Reproduce the listing below word for word, leaving out the pictures.

------------------------------------------------------------

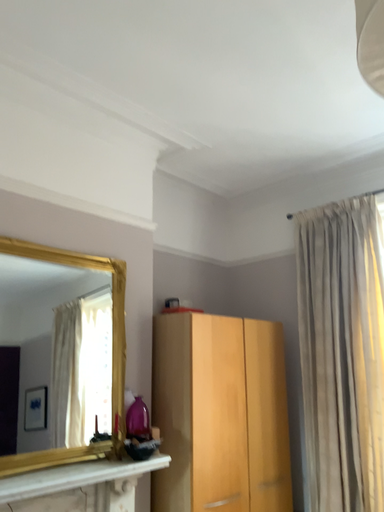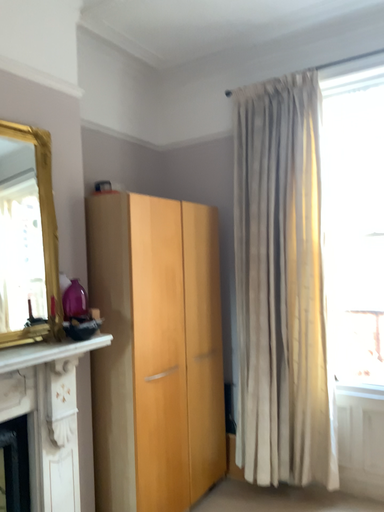
Question: Which way did the camera rotate in the video?

Choices:
 (A) rotated downward
 (B) rotated upward

Answer: (A)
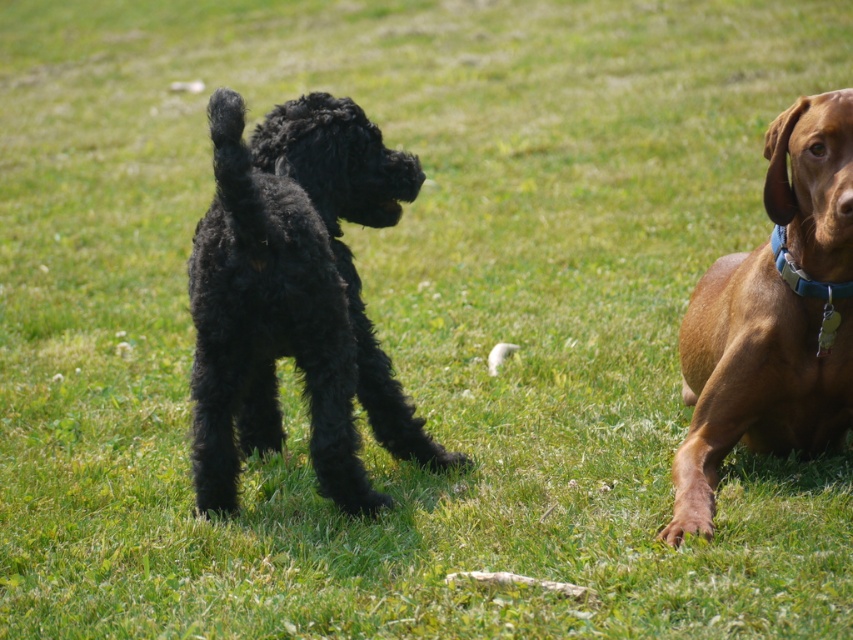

------------------------------------------------------------

[OUTPUT]:
Question: Which way did the camera rotate in the video?

Choices:
 (A) rotated downward
 (B) rotated upward

Answer: (A)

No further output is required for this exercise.